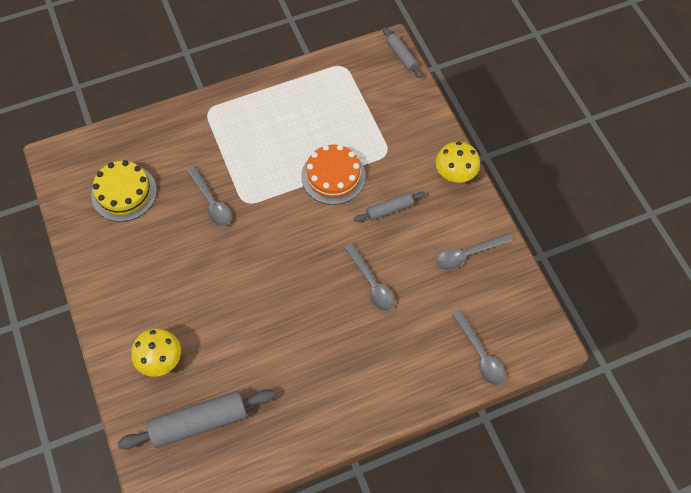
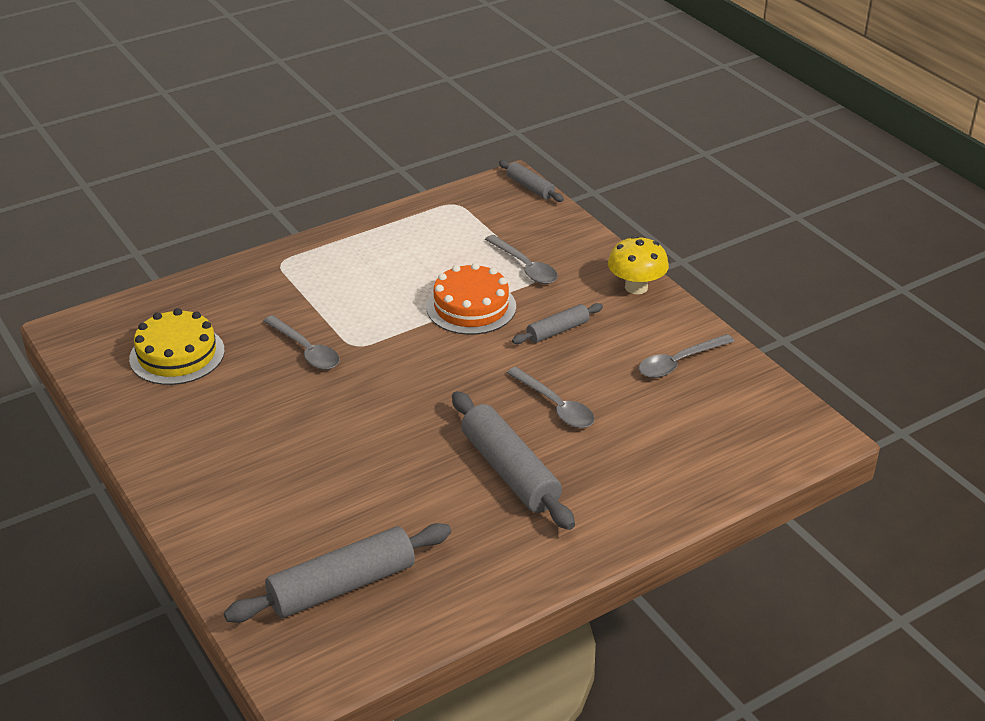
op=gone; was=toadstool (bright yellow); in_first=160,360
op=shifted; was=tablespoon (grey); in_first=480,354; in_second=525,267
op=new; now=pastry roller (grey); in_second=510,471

### Activity
Retype, without any change, every line from the one with "op=shifted; was=tablespoon (grey);" to the bottom of the listing.

### Exercise result
op=shifted; was=tablespoon (grey); in_first=480,354; in_second=525,267
op=new; now=pastry roller (grey); in_second=510,471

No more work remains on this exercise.